Brief:
Return each line of the listing that has the word "buffer" in it.

*** Opening of Records shown ***

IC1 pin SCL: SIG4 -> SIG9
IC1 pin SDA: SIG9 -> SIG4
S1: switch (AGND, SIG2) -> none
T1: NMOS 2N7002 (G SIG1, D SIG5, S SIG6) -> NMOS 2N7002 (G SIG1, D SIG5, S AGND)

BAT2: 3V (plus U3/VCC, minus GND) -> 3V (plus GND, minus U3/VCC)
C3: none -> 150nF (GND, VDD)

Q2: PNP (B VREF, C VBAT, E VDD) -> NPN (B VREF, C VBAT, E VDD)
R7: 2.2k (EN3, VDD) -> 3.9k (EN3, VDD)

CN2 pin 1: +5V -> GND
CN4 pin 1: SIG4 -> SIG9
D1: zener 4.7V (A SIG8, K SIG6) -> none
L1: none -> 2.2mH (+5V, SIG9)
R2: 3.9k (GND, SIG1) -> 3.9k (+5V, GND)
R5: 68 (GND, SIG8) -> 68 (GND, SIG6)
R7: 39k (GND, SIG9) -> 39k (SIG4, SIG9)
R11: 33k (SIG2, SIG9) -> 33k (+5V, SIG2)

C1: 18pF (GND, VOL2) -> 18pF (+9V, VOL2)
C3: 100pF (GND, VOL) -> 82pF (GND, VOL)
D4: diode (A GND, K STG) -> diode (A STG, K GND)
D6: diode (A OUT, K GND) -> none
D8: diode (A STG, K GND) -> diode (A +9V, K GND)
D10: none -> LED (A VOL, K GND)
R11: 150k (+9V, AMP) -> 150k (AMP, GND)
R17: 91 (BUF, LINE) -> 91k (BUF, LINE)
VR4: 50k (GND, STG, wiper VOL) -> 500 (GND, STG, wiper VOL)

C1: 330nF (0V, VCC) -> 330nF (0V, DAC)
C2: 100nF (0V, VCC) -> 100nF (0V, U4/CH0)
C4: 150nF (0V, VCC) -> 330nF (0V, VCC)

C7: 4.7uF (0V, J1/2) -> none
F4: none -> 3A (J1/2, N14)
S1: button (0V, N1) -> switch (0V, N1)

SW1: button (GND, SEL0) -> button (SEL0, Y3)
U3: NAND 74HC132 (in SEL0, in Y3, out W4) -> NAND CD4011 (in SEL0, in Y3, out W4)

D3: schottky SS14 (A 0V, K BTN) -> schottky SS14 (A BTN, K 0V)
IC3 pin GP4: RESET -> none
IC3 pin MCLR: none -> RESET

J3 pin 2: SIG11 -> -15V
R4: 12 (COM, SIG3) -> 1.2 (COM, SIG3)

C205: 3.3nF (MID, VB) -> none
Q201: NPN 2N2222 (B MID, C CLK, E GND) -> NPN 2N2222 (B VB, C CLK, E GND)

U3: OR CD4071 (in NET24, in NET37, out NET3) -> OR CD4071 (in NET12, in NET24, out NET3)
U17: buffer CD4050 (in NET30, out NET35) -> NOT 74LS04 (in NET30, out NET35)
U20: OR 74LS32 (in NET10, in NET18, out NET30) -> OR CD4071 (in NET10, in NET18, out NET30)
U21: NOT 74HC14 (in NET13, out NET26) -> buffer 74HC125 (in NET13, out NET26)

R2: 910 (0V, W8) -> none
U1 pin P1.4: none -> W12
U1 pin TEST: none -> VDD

*** Close of Records shown ***

Result of the task:
U17: buffer CD4050 (in NET30, out NET35) -> NOT 74LS04 (in NET30, out NET35)
U21: NOT 74HC14 (in NET13, out NET26) -> buffer 74HC125 (in NET13, out NET26)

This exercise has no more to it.